== Segment start ==
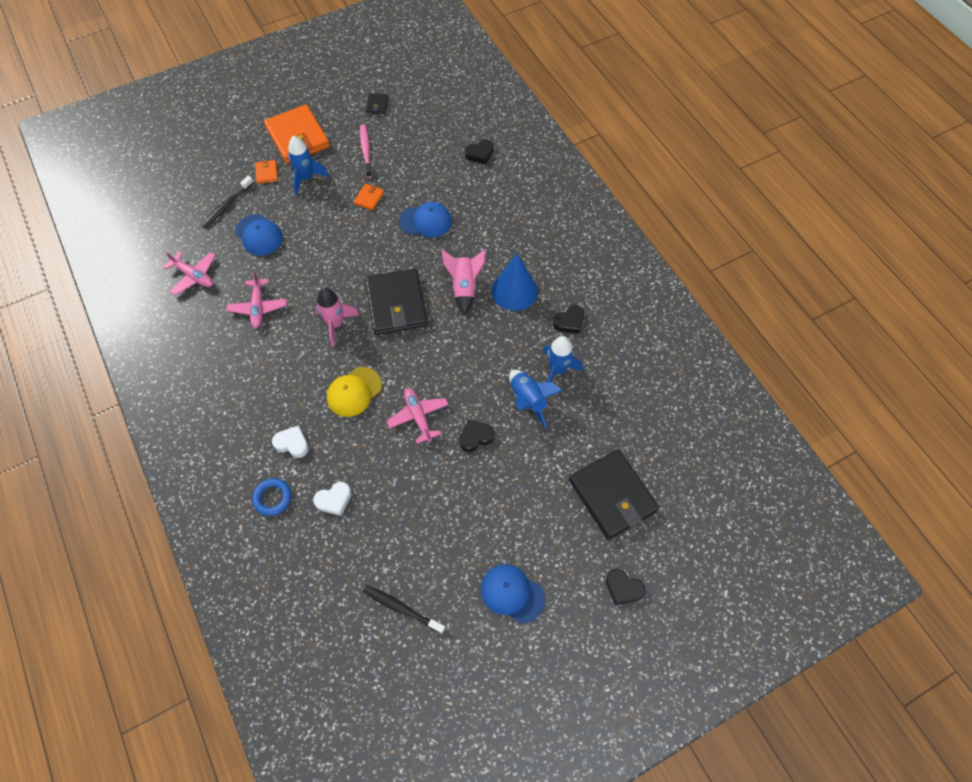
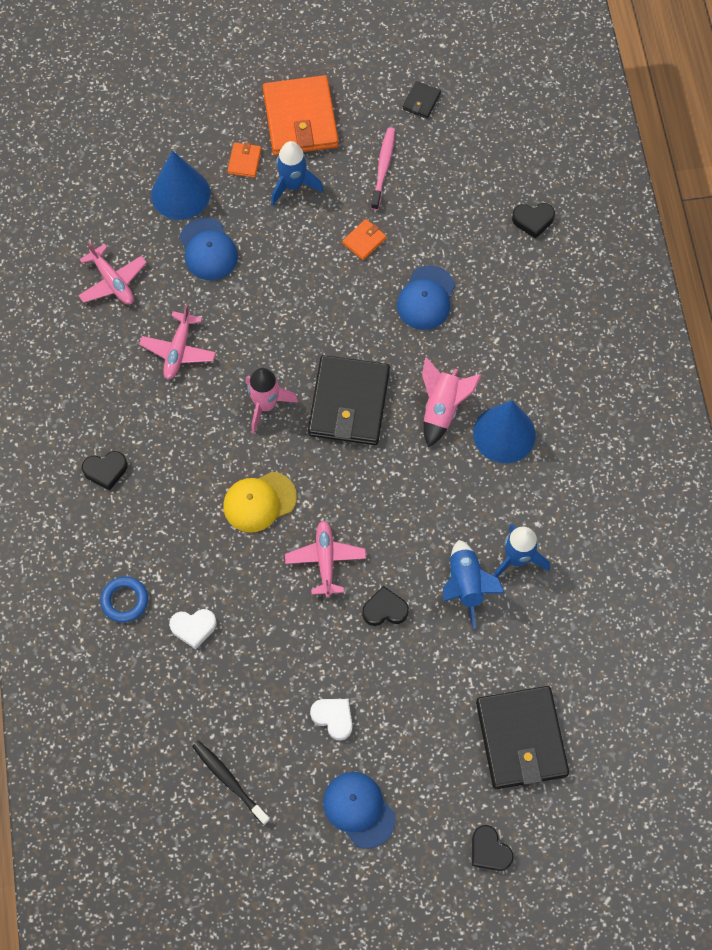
camera: 20 degrees right, 5 degrees up
(227, 205) = (180, 193): black toothbrush -> blue cone
(292, 443) = (167, 542): white heart -> white heart (333, 718)
(426, 221) = (426, 298): blue cap -> blue cap turned 90 degrees clockwise
(569, 321) = (558, 500): black heart -> black heart (106, 471)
== Segment end ==
■ REQUIRED ACTION ■
From the line that contains "(426, 221) = (426, 298): blue" down to the last line of the listing above, repeat each line exactly, and include nothing else.

■ SOLVED PROBLEM ■
(426, 221) = (426, 298): blue cap -> blue cap turned 90 degrees clockwise
(569, 321) = (558, 500): black heart -> black heart (106, 471)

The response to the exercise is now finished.